**Exercise**
Take the part of the items that opens with the line containing "green circle: moved 2 px right" and closes with the line containing "white trapezoid: moved 7 px right, 15 px up". Rewrite only those lines, substituting "rhombus" for "trapezoid" and leaving everything else unchanged.

**Given entries**
________________________________________
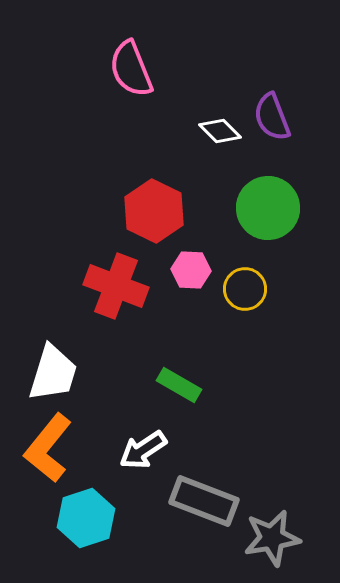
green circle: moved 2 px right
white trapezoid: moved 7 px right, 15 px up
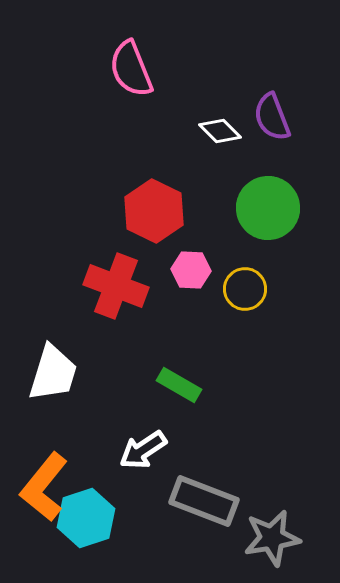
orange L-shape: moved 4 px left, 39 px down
________________________________________
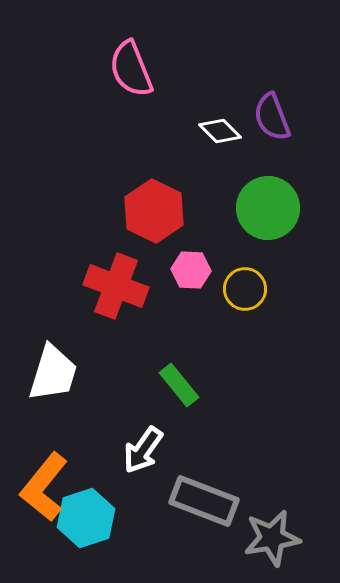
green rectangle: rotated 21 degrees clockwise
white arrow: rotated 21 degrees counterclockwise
________________________________________
**Output for this task**
green circle: moved 2 px right
white rhombus: moved 7 px right, 15 px up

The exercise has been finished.